(Problem requirements) In the records below, the line with "none -> brown 1x1 brick [581,216,632,285]" opens the range and the line with "none -> black 1x1 tile [462,277,514,318]" closes it; print that range exactly and nothing else.

(Scene edit records)
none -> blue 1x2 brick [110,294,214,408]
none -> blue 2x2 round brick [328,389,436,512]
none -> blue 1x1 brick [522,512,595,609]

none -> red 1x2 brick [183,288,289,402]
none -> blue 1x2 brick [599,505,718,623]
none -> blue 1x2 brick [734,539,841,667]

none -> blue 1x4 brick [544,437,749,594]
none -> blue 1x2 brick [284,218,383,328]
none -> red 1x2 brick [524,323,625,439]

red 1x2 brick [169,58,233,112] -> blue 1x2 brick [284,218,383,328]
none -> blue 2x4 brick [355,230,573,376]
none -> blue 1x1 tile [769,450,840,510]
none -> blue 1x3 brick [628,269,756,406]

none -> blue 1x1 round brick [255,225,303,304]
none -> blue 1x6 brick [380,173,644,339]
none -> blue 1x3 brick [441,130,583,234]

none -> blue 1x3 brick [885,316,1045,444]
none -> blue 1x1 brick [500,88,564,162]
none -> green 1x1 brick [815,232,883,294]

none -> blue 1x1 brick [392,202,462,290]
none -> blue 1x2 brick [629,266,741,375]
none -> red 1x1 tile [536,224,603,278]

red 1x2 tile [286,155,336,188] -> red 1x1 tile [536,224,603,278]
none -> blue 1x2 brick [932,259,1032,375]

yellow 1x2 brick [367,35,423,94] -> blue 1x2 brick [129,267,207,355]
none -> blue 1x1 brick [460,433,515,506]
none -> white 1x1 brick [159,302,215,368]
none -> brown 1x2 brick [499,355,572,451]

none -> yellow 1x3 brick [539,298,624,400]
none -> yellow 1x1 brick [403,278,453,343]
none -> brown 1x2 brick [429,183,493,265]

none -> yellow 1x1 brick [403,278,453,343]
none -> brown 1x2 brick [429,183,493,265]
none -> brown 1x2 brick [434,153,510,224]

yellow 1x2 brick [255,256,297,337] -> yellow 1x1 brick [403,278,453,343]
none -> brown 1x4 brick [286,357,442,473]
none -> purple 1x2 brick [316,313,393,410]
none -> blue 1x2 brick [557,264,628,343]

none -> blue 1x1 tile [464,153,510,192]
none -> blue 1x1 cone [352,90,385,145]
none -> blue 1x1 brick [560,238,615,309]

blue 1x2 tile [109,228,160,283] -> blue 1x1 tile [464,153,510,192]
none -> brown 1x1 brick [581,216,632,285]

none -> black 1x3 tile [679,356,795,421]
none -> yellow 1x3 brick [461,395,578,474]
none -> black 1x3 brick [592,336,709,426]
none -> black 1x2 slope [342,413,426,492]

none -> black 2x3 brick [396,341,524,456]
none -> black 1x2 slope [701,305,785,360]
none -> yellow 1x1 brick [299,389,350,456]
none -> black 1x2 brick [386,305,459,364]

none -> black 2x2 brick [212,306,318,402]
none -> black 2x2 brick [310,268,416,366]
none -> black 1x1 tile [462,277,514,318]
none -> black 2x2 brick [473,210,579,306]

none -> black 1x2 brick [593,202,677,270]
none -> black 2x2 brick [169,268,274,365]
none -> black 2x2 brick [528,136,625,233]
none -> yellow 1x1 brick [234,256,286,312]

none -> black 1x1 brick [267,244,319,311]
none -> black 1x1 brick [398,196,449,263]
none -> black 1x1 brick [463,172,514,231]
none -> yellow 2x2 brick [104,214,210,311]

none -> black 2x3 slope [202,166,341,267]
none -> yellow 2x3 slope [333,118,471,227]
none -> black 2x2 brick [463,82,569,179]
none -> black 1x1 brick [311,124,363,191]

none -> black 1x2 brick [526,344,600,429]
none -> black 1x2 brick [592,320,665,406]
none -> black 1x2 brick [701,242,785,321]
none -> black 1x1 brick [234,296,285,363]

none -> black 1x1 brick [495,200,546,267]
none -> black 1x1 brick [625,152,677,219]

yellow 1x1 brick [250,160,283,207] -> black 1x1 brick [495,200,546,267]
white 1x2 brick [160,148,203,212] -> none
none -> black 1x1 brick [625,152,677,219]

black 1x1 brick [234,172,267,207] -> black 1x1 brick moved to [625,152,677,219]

(Response)
none -> brown 1x1 brick [581,216,632,285]

none -> black 1x3 tile [679,356,795,421]
none -> yellow 1x3 brick [461,395,578,474]
none -> black 1x3 brick [592,336,709,426]
none -> black 1x2 slope [342,413,426,492]

none -> black 2x3 brick [396,341,524,456]
none -> black 1x2 slope [701,305,785,360]
none -> yellow 1x1 brick [299,389,350,456]
none -> black 1x2 brick [386,305,459,364]

none -> black 2x2 brick [212,306,318,402]
none -> black 2x2 brick [310,268,416,366]
none -> black 1x1 tile [462,277,514,318]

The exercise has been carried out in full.